### DATA UNDER STUDY
***

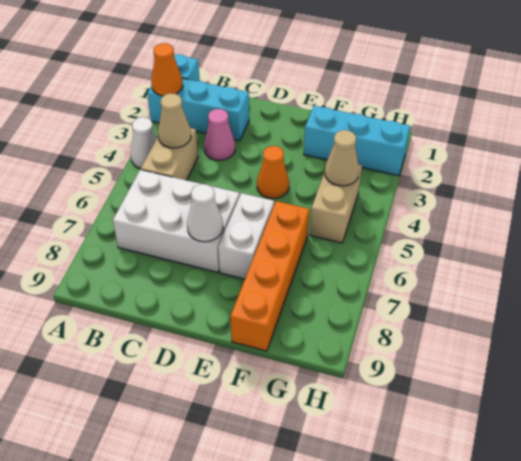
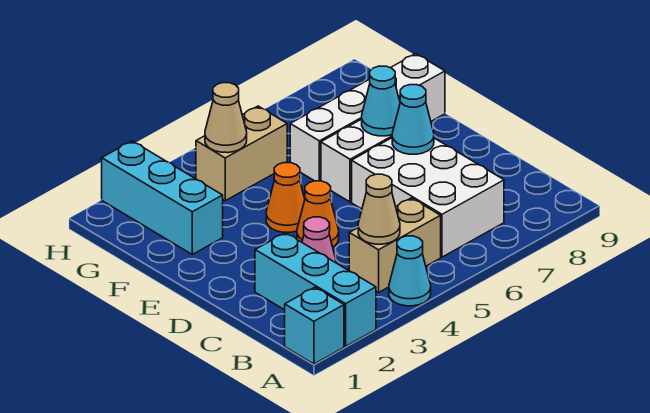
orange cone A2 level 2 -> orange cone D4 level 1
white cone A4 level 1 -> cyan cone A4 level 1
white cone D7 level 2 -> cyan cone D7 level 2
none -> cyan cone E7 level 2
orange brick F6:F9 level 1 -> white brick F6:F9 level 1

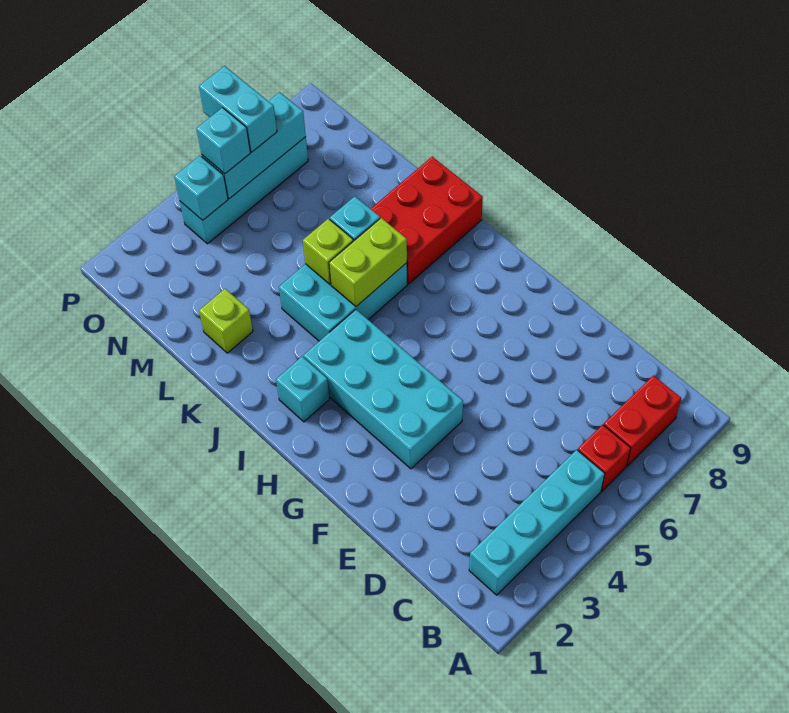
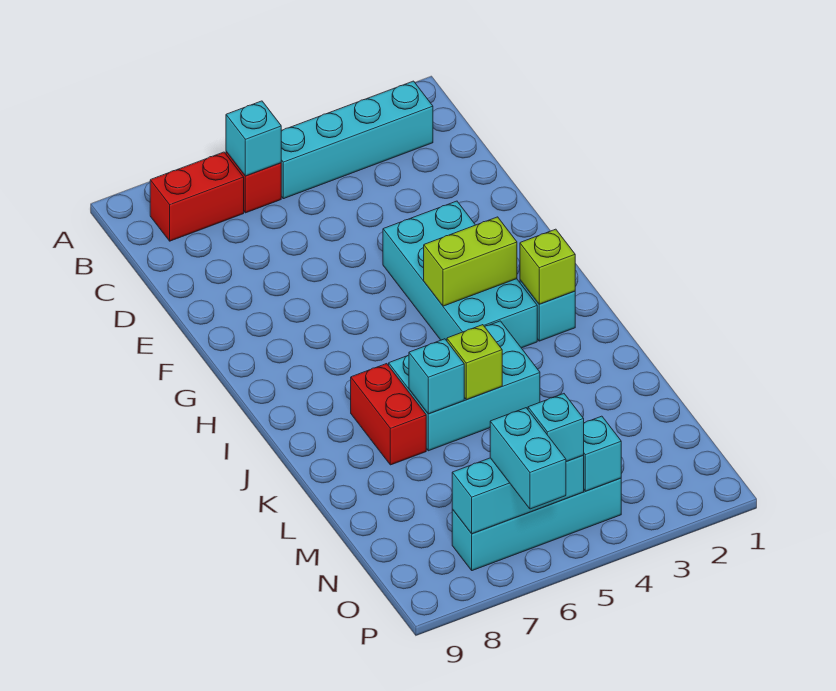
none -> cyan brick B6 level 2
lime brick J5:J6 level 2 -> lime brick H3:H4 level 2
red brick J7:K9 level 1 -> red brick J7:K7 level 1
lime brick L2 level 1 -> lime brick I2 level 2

***

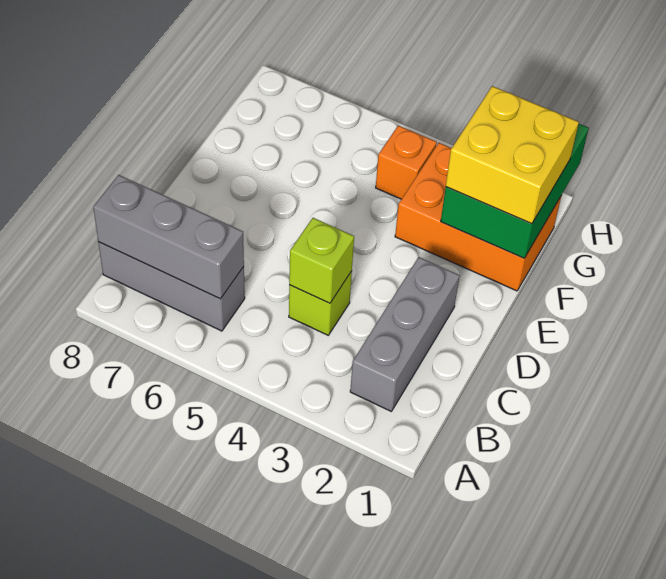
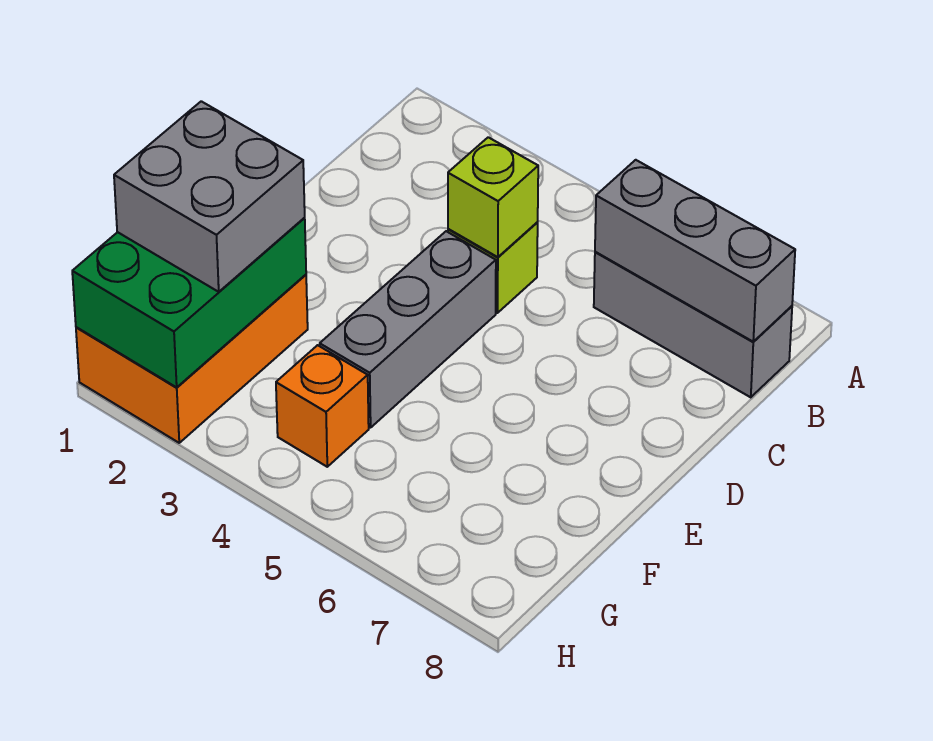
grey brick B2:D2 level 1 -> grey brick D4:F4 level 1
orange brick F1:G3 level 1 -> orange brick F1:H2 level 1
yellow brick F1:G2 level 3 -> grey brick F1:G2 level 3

***

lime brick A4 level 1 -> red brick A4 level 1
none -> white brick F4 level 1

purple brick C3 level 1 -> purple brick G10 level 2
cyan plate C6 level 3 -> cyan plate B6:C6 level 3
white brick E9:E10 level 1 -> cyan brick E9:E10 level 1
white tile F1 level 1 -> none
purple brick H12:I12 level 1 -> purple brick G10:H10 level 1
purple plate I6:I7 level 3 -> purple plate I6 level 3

***

### WORK REQUIRED
The answer must be every line from the entries above that holds the string "grey".

### TASK OUTPUT
grey brick B2:D2 level 1 -> grey brick D4:F4 level 1
yellow brick F1:G2 level 3 -> grey brick F1:G2 level 3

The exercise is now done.